** Start of RECORDS FOR PROCESSING **

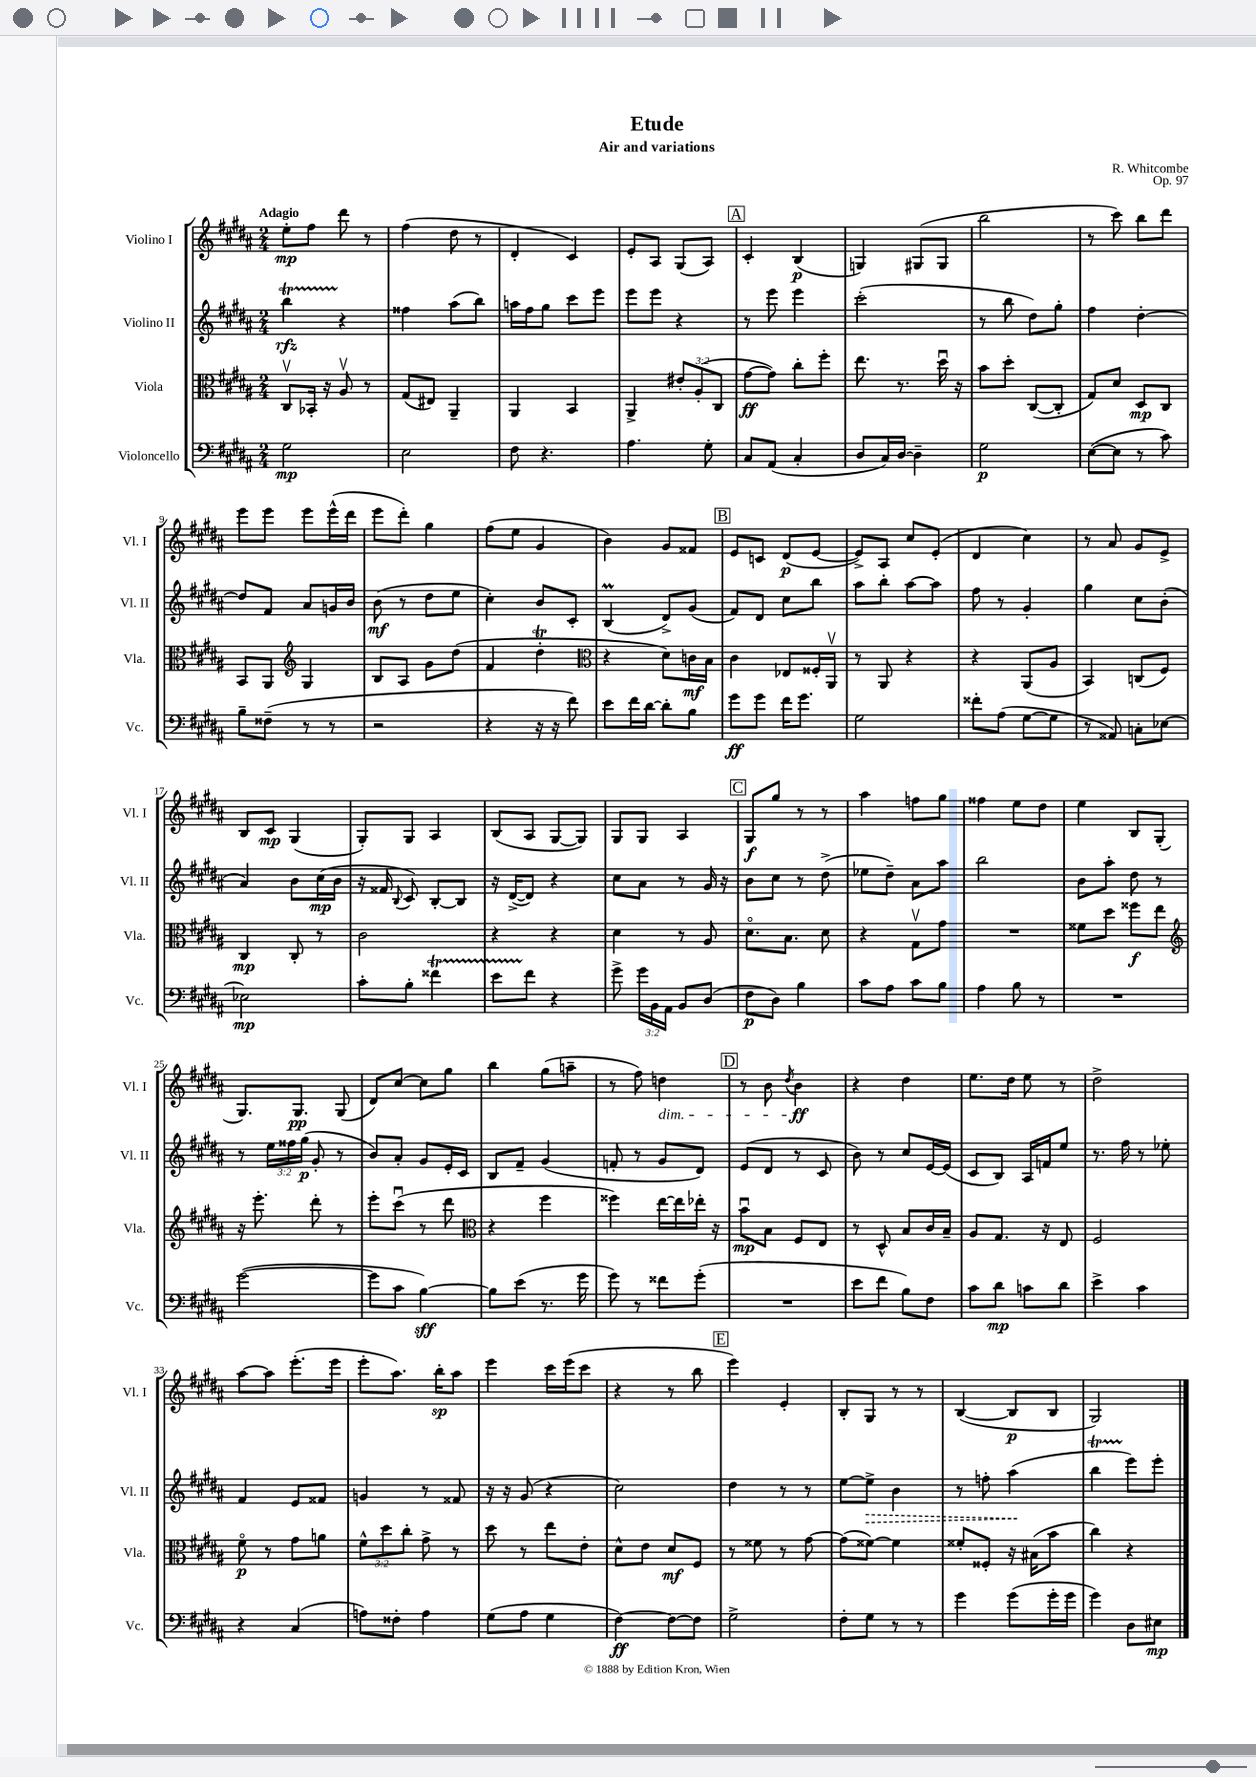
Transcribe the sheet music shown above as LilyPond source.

\header { title = "Etude" composer = "R. Whitcombe" subtitle = "Air and variations" opus = "Op. 97" }
<<
\new StaffGroup <<
\new Staff = "s0" \with { instrumentName = "Violino I" shortInstrumentName = "Vl. I" } {
    \clef treble \key b \major \numericTimeSignature \time 2/4 \tempo "Adagio"
    \autoBeamOff e''8[-.\mp fis''8] dis'''8 r8 |
    fis''4( dis''8 r8 |
    dis'4-. cis'4) |
    e'8[-. ais8] gis8[( ais8]) |
    \mark \markup { \box "A" } cis'4-. b4\p( |
    g4) gis8[( gis8] |
    b''2 |
    r8 cis'''8) b''8[ dis'''8] |
    e'''8[ e'''8] e'''8[ e'''16-^( dis'''16] |
    e'''8[ dis'''8]-.) gis''4 |
    fis''8[( e''8] gis'4 |
    b'4) gis'8[ fisis'8] |
    \mark \markup { \box "B" } e'8[ c'8] dis'8[\p( e'8]~ |
    e'8[->) ais8] cis''8[ e'8]-.( |
    dis'4 cis''4) |
    r8 ais'8 gis'8[ e'8]-> |
    b8[ cis'8]\mp gis4( |
    gis8[-.) gis8] ais4 |
    b8[( ais8] gis8[~ gis8]) |
    gis8[ gis8] ais4 |
    \mark \markup { \box "C" } gis8[\f gis''8] r8 r8 |
    ais''4 f''8[ gis''8] |
    fisis''4 e''8[ dis''8] |
    e''4 b8[ gis8]-.( |
    gis8.[) gis8.]\pp gis8( |
    dis'8[) cis''8]~ cis''8[ gis''8] |
    b''4 gis''8[( a''8]-- |
    r8 fis''8) d''4\dim |
    \mark \markup { \box "D" } r8 b'8 \acciaccatura { dis''8 } b'4\ff\! |
    r4 dis''4 |
    e''8.[ dis''16] e''8 r8 |
    dis''2-> |
    ais''8[~ ais''8] e'''8.[-.( e'''16] |
    e'''8[-. ais''8.]) b''16[-.\sp ais''8] |
    e'''4 cis'''16[ e'''16( cis'''8] |
    r4 r8 b''8 |
    \mark \markup { \box "E" } e'''4) e'4-. |
    b8[-. gis8] r8 r8 |
    b4~( b8[\p b8] |
    gis2) \bar "|." |
}
\new Staff = "s1" \with { instrumentName = "Violino II" shortInstrumentName = "Vl. II" } {
    \clef treble \key b \major \numericTimeSignature \time 2/4 \override Staff.TupletNumber.text = #tuplet-number::calc-fraction-text
    \autoBeamOff b''4\startTrillSpan\rfz r4\stopTrillSpan |
    fisis''4 ais''8[( b''8]) |
    a''16[ fis''16 gis''8] cis'''8[ e'''8] |
    e'''8[ e'''8] r4 |
    \mark \markup { \box "A" } r8 e'''8 e'''4 |
    cis'''2-.( |
    r8 b''8 dis''8[) gis''8]-. |
    fis''4 dis''4~-. |
    dis''8[ fis'8] ais'8[ g'16 b'16] |
    b'8\mf( r8 dis''8[ e''8] |
    cis''4-.) b'8[ cis'8]-. |
    b4\prall( dis'8[->) gis'8]( |
    \mark \markup { \box "B" } fis'8[) dis'8] cis''8[ b''8] |
    ais''8[ b''8]-. ais''8[~ ais''8] |
    fis''8 r8 gis'4-. |
    gis''4 cis''8[ b'8]-.( |
    ais'4) b'8[ cis''16\mp( b'16] |
    r16 fisis'16 \appoggiatura { b8 } cis'8) b8[~-. b8] |
    r16 dis'16[~->( dis'8]) r4 |
    cis''8[ ais'8] r8 gis'16 r16 |
    \mark \markup { \box "C" } b'8[ cis''8] r8 dis''8->( |
    ees''8[ dis''8]--) ais'8[ ais''8] |
    b''2 |
    b'8[ ais''8]-. dis''8 r8 |
    r8 \tuplet 3/2 { e''16[ fisis''16 gis''16]\p( } gis'8-. r8 |
    b'8[) ais'8]-. gis'8[ e'16-. cis'16] |
    b8[ fis'8]-- gis'4( |
    f'8-. r8 gis'8[ dis'8]) |
    \mark \markup { \box "D" } e'8[( dis'8] r8 cis'8 |
    b'8) r8 cis''8[ e'16~ e'16]( |
    cis'8[ b8]) ais16[ f'16 e''8] |
    r8. fis''16 r8 ees''8-. |
    fis'4 e'8[ fisis'8] |
    g'4 r8 fisis'8 |
    r16 r16 gis'8( r4 |
    cis''2) |
    \mark \markup { \box "E" } dis''4 r8 r8 |
    e''8[~ \once \override Hairpin.style = #'dashed-line e''8]->\> b'4 |
    r8 f''8-. ais''4\!( |
    b''4\startTrillSpan e'''8[\stopTrillSpan) e'''8]-. \bar "|." |
}
\new Staff = "s2" \with { instrumentName = "Viola" shortInstrumentName = "Vla." } {
    \clef alto \key b \major \numericTimeSignature \time 2/4 \override Staff.TupletNumber.text = #tuplet-number::calc-fraction-text
    \autoBeamOff cis8[\upbow bes,16]-. r16 ais8\upbow r8 |
    gis8[( eis8]) ais,4-- |
    ais,4 b,4 |
    ais,4-> \tuplet 3/2 { eis'8[-. ais8-.( cis8] } |
    \mark \markup { \box "A" } gis'8[~\ff gis'8]) cis''8[-. fis''8]-. |
    e''8. r8. dis''16\downbow r16 |
    b'8[ dis''8]-. cis8[~( cis8]-. |
    gis8[) dis'8] dis8[\mp cis8] |
    b,8[ ais,8] \clef treble gis4 |
    b8[ ais8] gis'8[ dis''8]( |
    fis'4 dis''4-.\trill |
    \clef alto r4 dis'8[) c'16\mf b16] |
    \mark \markup { \box "B" } cis'4 ees8[ fisis16-. ais,16]\upbow |
    r8 ais,8 r4 |
    r4 ais,8[( ais8] |
    b,4) c8[( fis8]) |
    cis4\mp cis8-. r8 |
    cis'2 |
    r4 r4 |
    dis'4 r8 ais8 |
    \mark \markup { \box "C" } dis'8.[\flageolet b8.] dis'8 |
    r4 gis8[\upbow gis'8] |
    R2 |
    fisis'8[ dis''8] fisis''8[\f e''8] |
    \clef treble r16 e'''8.-. dis'''8-. r8 |
    e'''8[-. cis'''8]\downbow( r8 dis'''8 |
    \clef alto r4 fis''4 |
    fisis''4) e''16[~ e''16 ees''16]-. r16 |
    \mark \markup { \box "D" } b'8[\downbow\mp b8] fis8[ e8] |
    r8 dis8-^ b8[ cis'16 b16]-- |
    ais8[ gis8.] r16 e8 |
    fis2 |
    fis'8\flageolet\p r8 gis'8[ a'8] |
    \tuplet 3/2 { fis'8[-^ dis''8 cis''8]-. } gis'8-> r8 |
    dis''8 r8 e''8[ e'8]-. |
    dis'8[-^ e'8] dis'8[\mf fis8] |
    \mark \markup { \box "E" } r8 fisis'8 r8 gis'8~ |
    gis'8[( fisis'8]~) fisis'4 |
    fisis'8[-. fisis8]-. r16 bis16[( b'8] |
    cis''4) r4 \bar "|." |
}
\new Staff = "s3" \with { instrumentName = "Violoncello" shortInstrumentName = "Vc." } {
    \clef bass \key b \major \numericTimeSignature \time 2/4 \override Staff.TupletNumber.text = #tuplet-number::calc-fraction-text
    \autoBeamOff gis2\mp |
    e2 |
    fis8 r4. |
    ais4. gis8-. |
    \mark \markup { \box "A" } cis8[ ais,8]( cis4-. |
    dis8[ cis16) dis16]~ dis4-- |
    gis2\p |
    e8[~( e8] r8 cis'8) |
    b8[-- fisis8]--( r8 r8 |
    r2 |
    r4 r16 r16 fis'8) |
    e'8[ fis'16 dis'16]~ dis'8[-. b8] |
    \mark \markup { \box "B" } gis'8[\ff gis'8] fis'16[ gis'8.] |
    gis2 |
    fisis'8[-. ais8]( gis8[~ gis8] |
    r8 aisis,8) c8[-. ees8]~ |
    ees2\mp |
    cis'8[-. b8]-. fisis'4\startTrillSpan |
    e'8[ fis'8]\stopTrillSpan r4 |
    gis'8-> \tuplet 3/2 { gis'16[ b,16 ais,16] } b,8[ dis8]( |
    \mark \markup { \box "C" } fis8[\p dis8]) b4 |
    cis'8[ ais8] cis'8[ b8] |
    ais4 b8 r8 |
    R2 |
    gis'2~( |
    gis'8[ cis'8] b4~\sff) |
    b8[ e'8]( r8. gis'16 |
    gis'8) r8 fisis'8[ gis'8]-.( |
    \mark \markup { \box "D" } R2 |
    e'8[ fis'8] b8[) fis8] |
    cis'8[ dis'8]\mp c'8[ dis'8] |
    e'4-> cis'4 |
    r4 cis4( |
    a8[) fisis8]-. a4 |
    gis8[( ais8] gis4 |
    fis4~\ff) fis8[~ fis8] |
    \mark \markup { \box "E" } gis2-> |
    fis8[-. gis8] r8 r8 |
    gis'4 gis'8[( gis'16-. gis'16] |
    gis'4) dis8[ eis8]\mp \bar "|." |
}
>>
>>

** End of RECORDS FOR PROCESSING **

• _WHAT THE EXERCISE ASKS_:
Pick out every line of the entries that contains the string "stopTrillSpan", treating uppercase and lowercase as different.

• _SOLUTION TO THIS TASK_:
    \autoBeamOff b''4\startTrillSpan\rfz r4\stopTrillSpan |
    b''4\startTrillSpan e'''8[\stopTrillSpan) e'''8]-. \bar "|." |
    e'8[ fis'8]\stopTrillSpan r4 |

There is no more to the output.